> _DESCRIPTION OF THE TASK_
Below are the records; copy each line in which "eraser" occurs.

> _DATA FOR THE TASK_

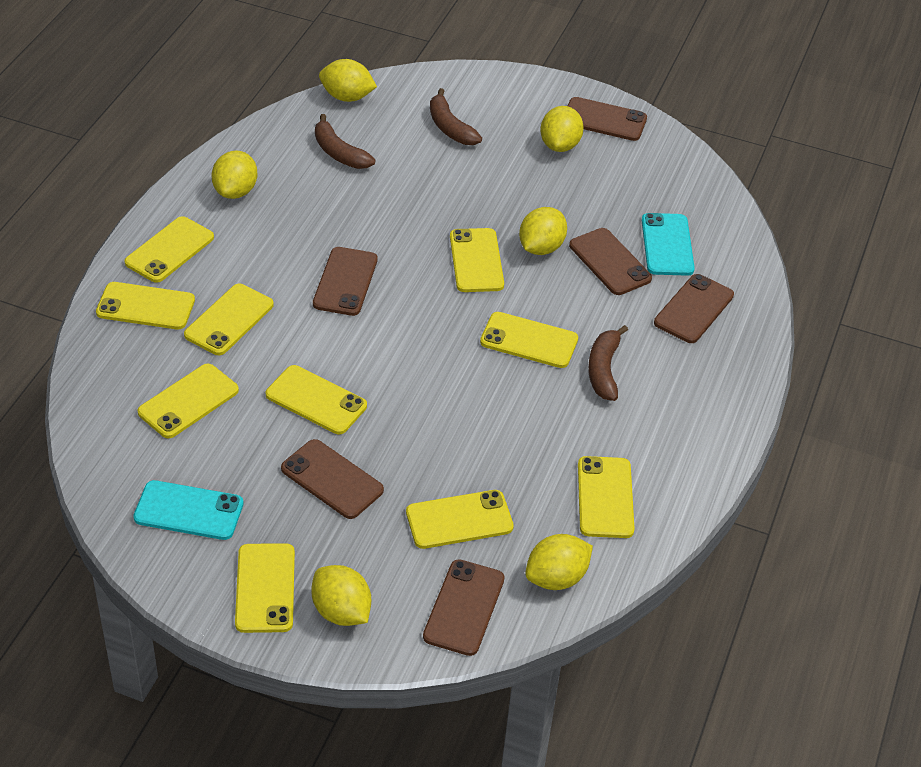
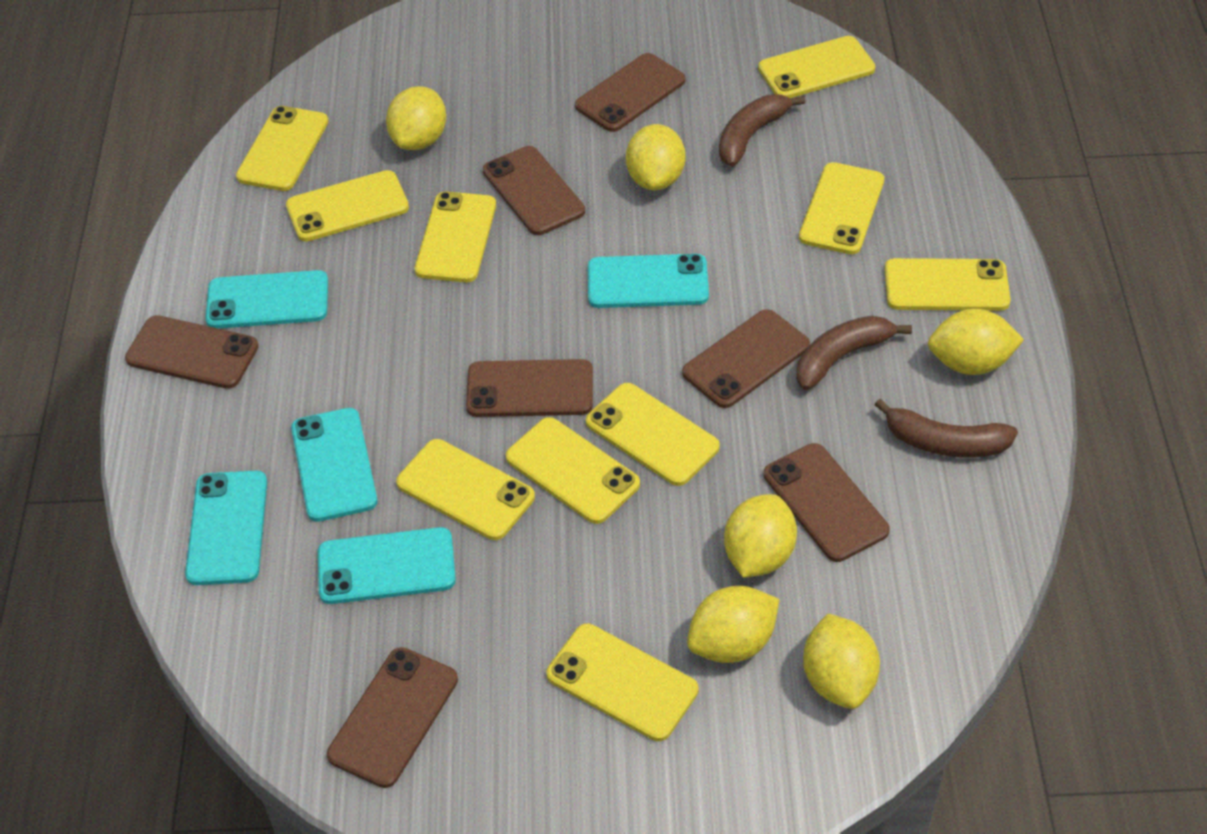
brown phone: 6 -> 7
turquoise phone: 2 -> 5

* * *

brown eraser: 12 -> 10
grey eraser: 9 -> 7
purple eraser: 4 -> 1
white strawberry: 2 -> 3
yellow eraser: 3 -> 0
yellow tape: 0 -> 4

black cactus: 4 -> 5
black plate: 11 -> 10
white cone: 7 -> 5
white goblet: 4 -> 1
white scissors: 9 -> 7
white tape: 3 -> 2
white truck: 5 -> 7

==

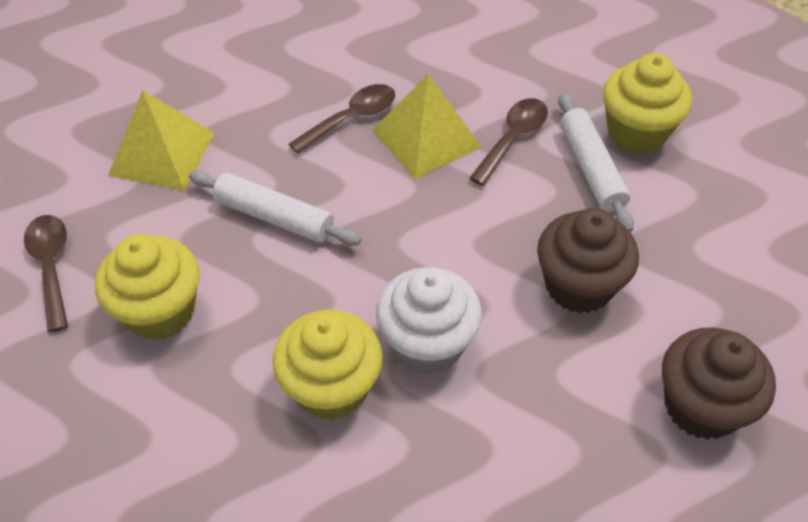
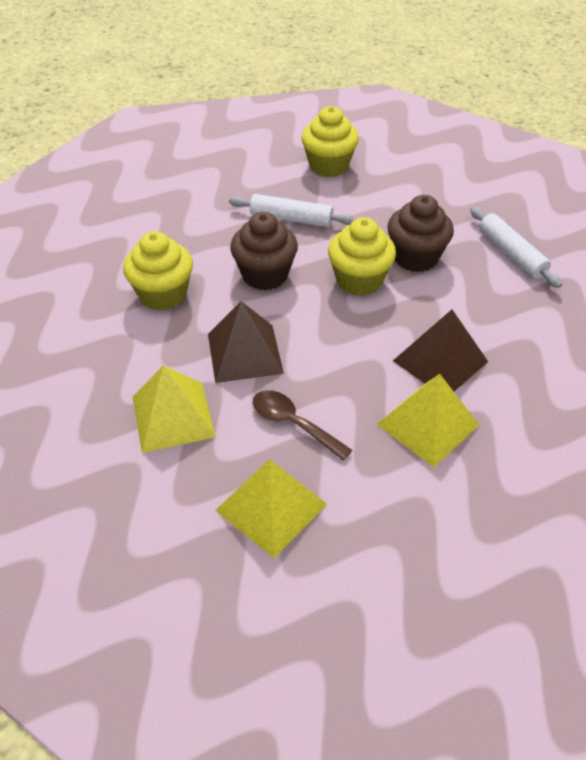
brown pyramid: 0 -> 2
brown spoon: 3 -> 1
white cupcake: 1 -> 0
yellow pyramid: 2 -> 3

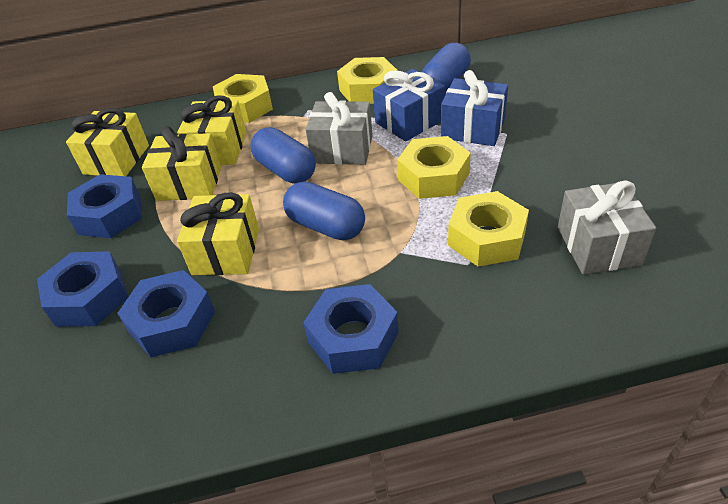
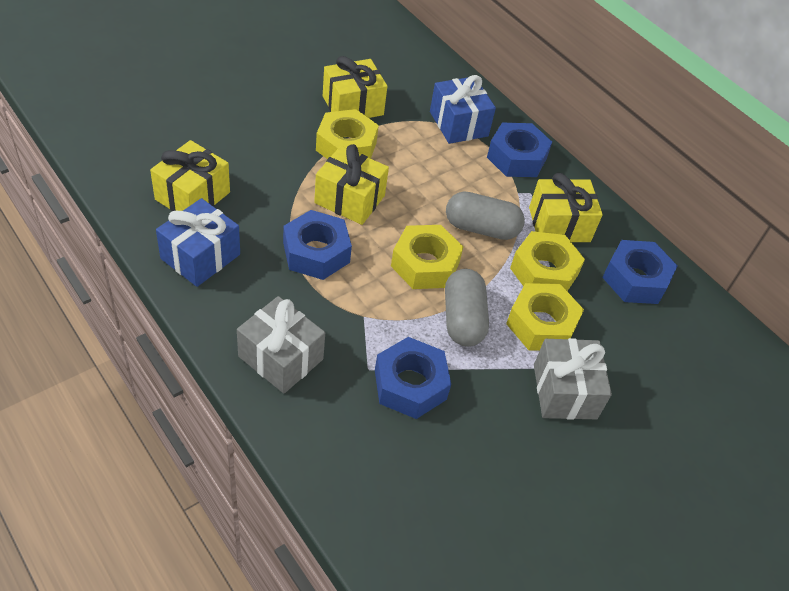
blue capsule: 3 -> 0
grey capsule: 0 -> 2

> _ANSWER TO THIS PROBLEM_
brown eraser: 12 -> 10
grey eraser: 9 -> 7
purple eraser: 4 -> 1
yellow eraser: 3 -> 0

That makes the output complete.